- **Assigned task**
Quote the whole listing word for word, please.

- **Input**
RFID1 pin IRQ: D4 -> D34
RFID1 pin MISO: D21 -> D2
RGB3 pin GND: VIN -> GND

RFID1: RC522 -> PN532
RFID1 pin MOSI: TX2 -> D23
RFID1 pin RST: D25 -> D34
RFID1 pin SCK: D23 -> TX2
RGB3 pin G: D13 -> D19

- **Solution for this task**
RFID1 pin IRQ: D4 -> D34
RFID1 pin MISO: D21 -> D2
RGB3 pin GND: VIN -> GND

RFID1: RC522 -> PN532
RFID1 pin MOSI: TX2 -> D23
RFID1 pin RST: D25 -> D34
RFID1 pin SCK: D23 -> TX2
RGB3 pin G: D13 -> D19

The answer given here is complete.